DESCRIPTION OF THE TASK:
Would you return the lines from the one that contains "IC104 pin A: ISO_C -> OPTO" to the last line of the entries below, exactly and with nothing added?

Modification records:
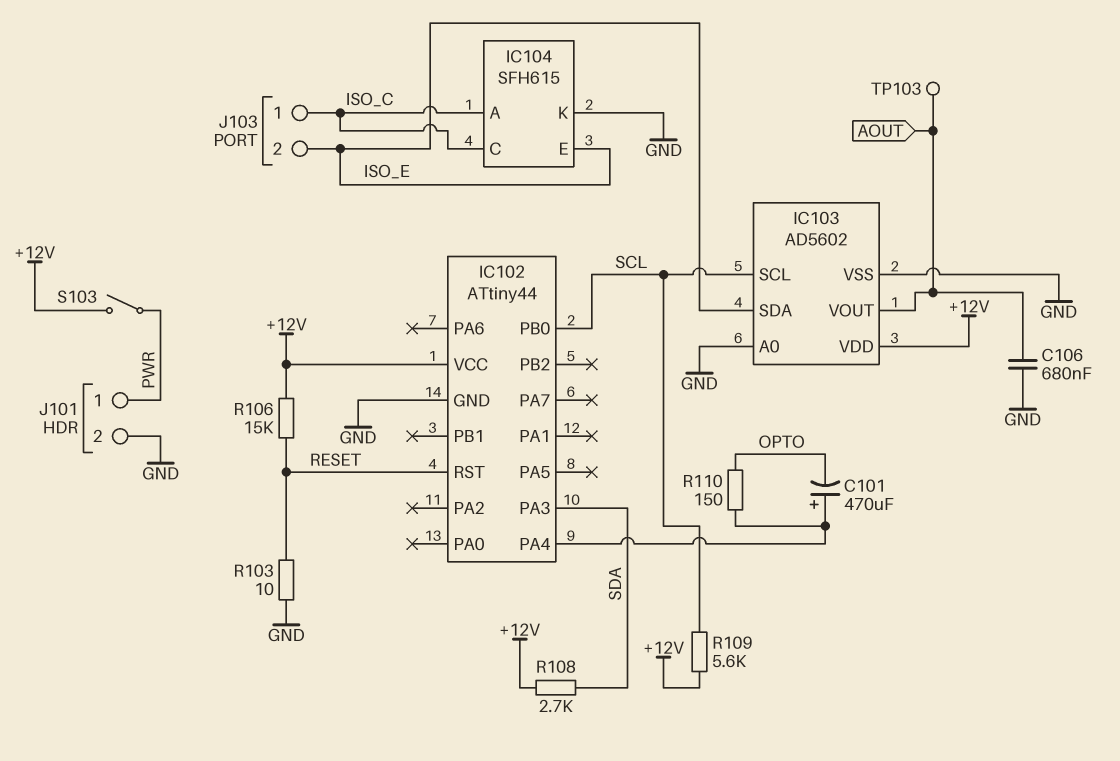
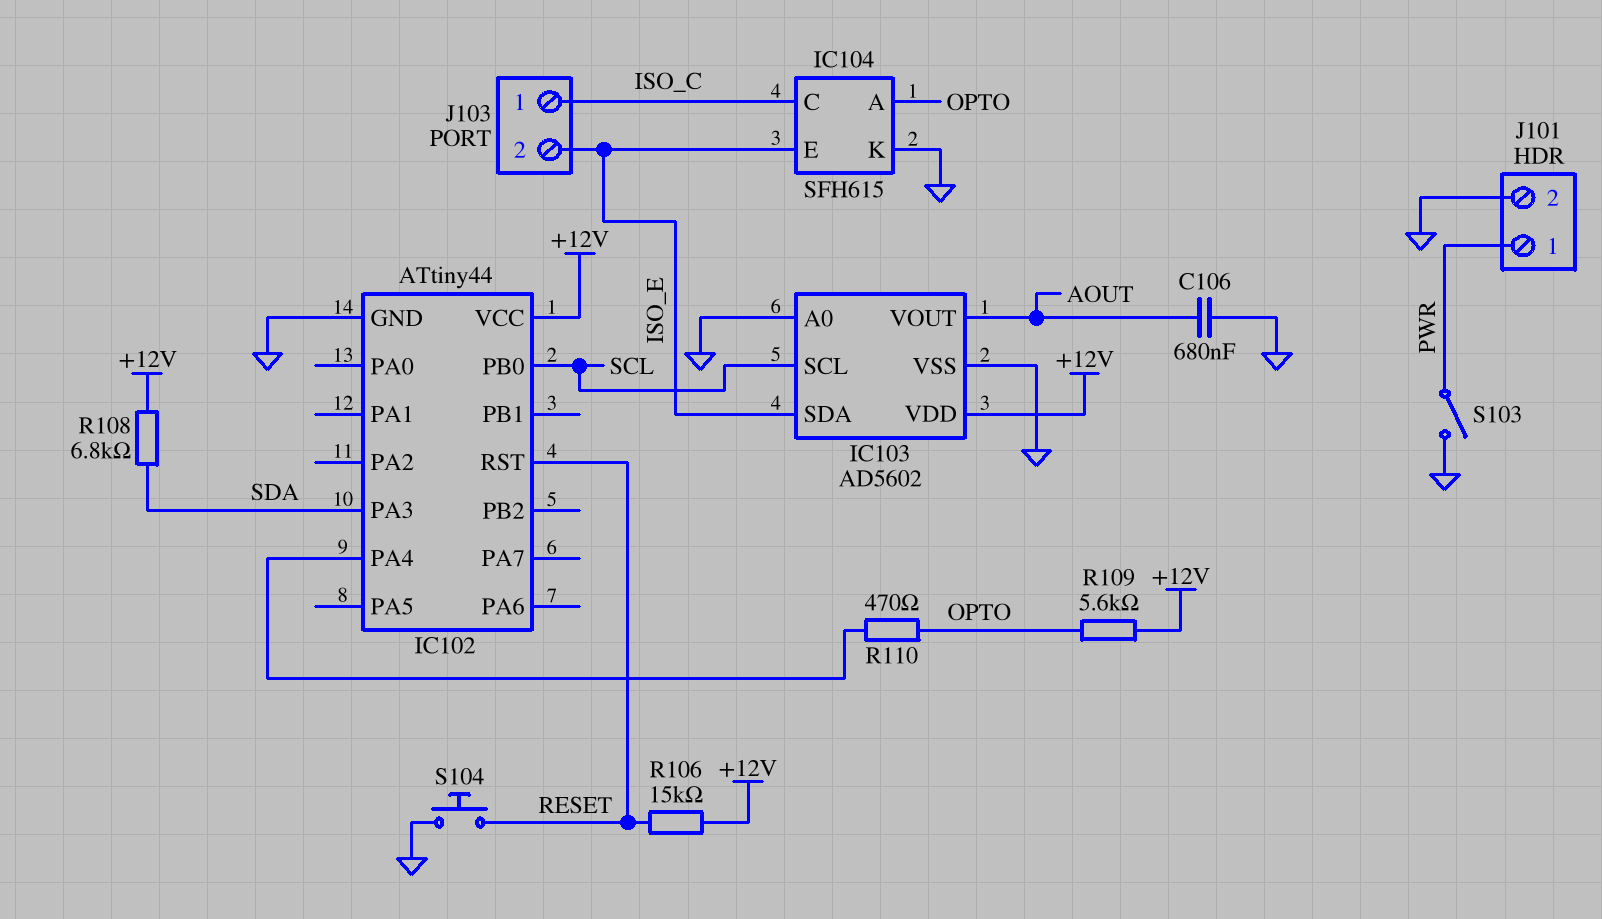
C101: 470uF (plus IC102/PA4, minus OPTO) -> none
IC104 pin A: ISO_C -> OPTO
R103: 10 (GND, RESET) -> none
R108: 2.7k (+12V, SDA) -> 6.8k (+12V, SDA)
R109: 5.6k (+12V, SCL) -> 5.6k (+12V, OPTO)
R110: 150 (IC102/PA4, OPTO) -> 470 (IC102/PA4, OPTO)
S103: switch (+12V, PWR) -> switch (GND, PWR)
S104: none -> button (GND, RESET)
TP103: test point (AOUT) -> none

EXPECTED OUTPUT:
IC104 pin A: ISO_C -> OPTO
R103: 10 (GND, RESET) -> none
R108: 2.7k (+12V, SDA) -> 6.8k (+12V, SDA)
R109: 5.6k (+12V, SCL) -> 5.6k (+12V, OPTO)
R110: 150 (IC102/PA4, OPTO) -> 470 (IC102/PA4, OPTO)
S103: switch (+12V, PWR) -> switch (GND, PWR)
S104: none -> button (GND, RESET)
TP103: test point (AOUT) -> none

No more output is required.